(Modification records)
..........

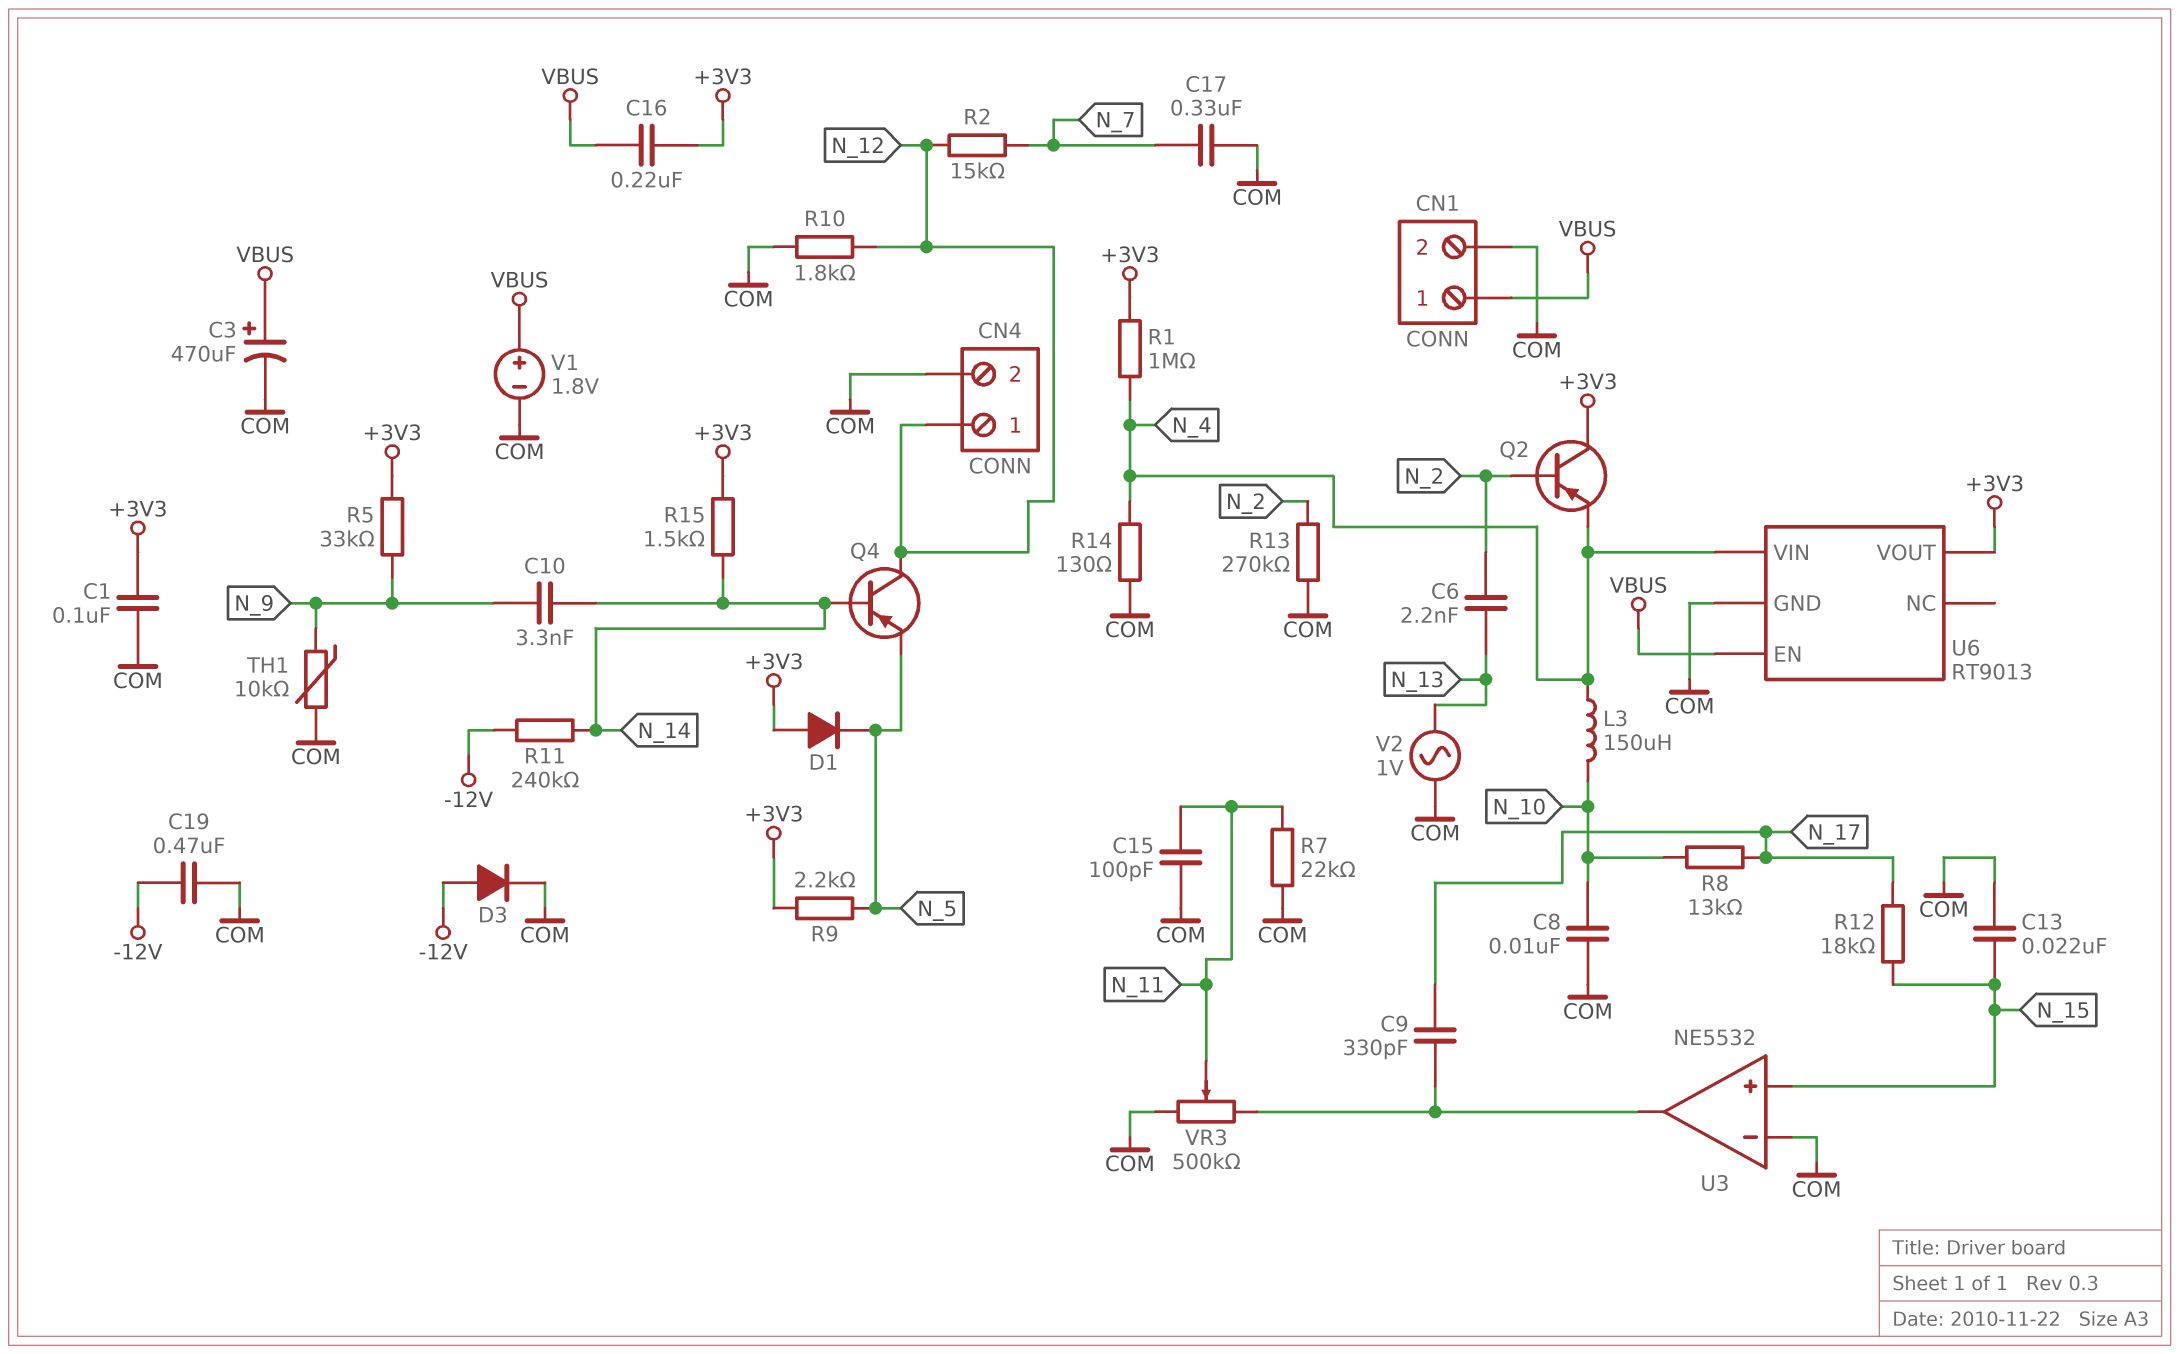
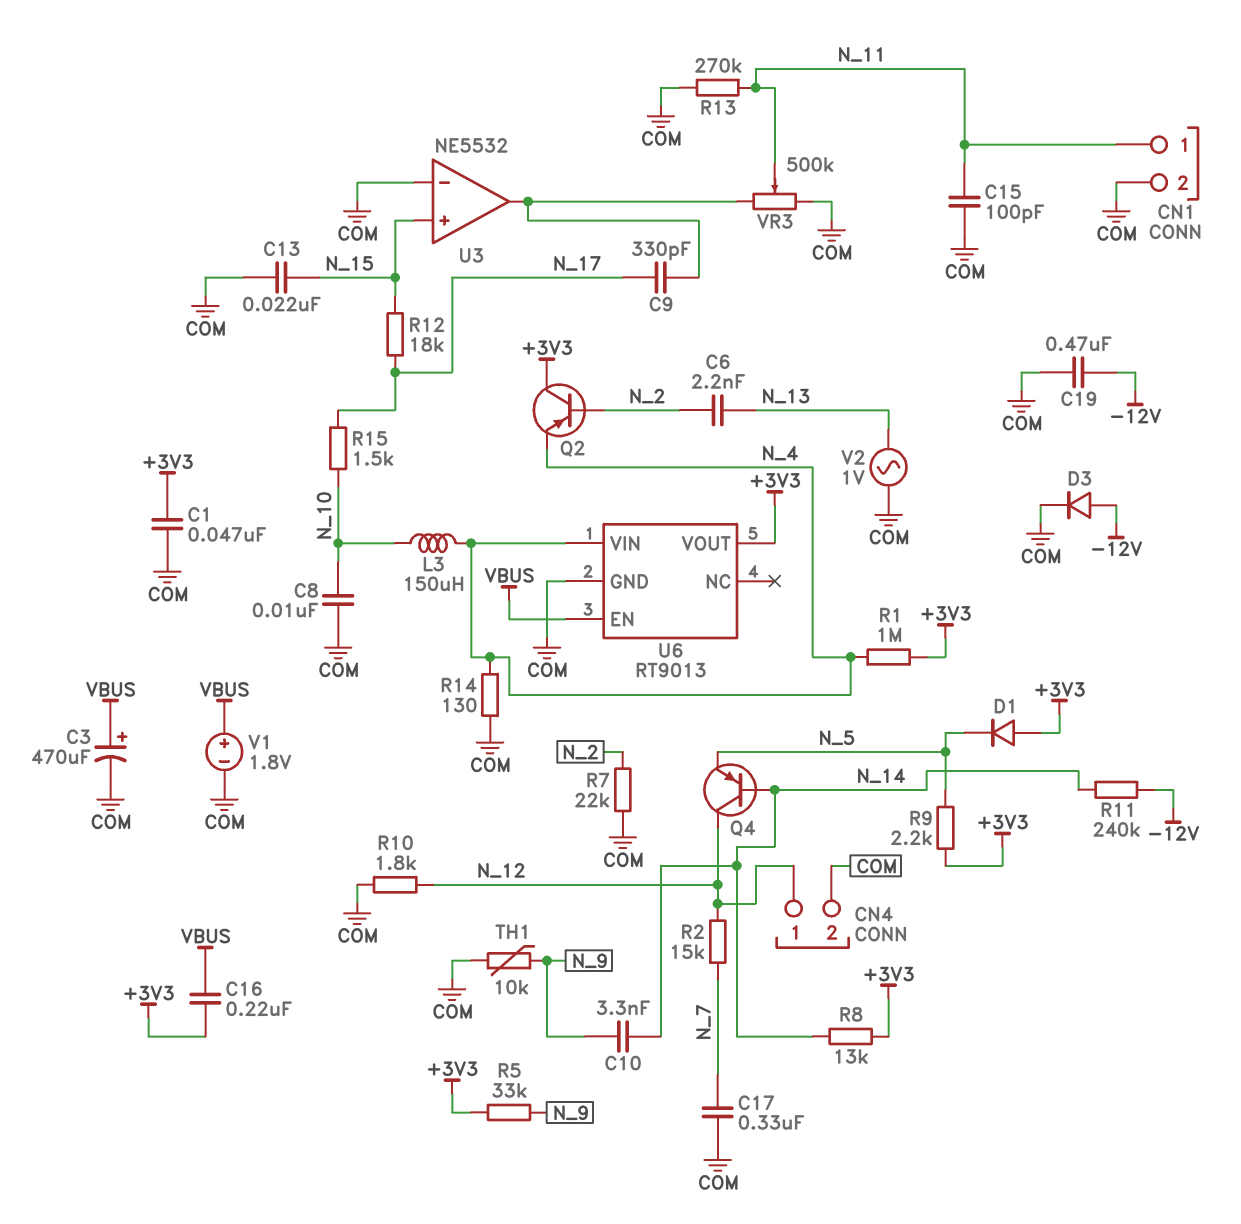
C1: 100nF (+3V3, COM) -> 47nF (+3V3, COM)
CN1 pin 1: VBUS -> N_11
R7: 22k (COM, N_11) -> 22k (COM, N_2)
R8: 13k (N_10, N_17) -> 13k (+3V3, N_14)
R13: 270k (COM, N_2) -> 270k (COM, N_11)
R15: 1.5k (+3V3, N_14) -> 1.5k (N_10, N_17)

..........

- **What the task asks**:
Please restate the entries word for word. Skip the pictures.

- **Finished task**:
C1: 100nF (+3V3, COM) -> 47nF (+3V3, COM)
CN1 pin 1: VBUS -> N_11
R7: 22k (COM, N_11) -> 22k (COM, N_2)
R8: 13k (N_10, N_17) -> 13k (+3V3, N_14)
R13: 270k (COM, N_2) -> 270k (COM, N_11)
R15: 1.5k (+3V3, N_14) -> 1.5k (N_10, N_17)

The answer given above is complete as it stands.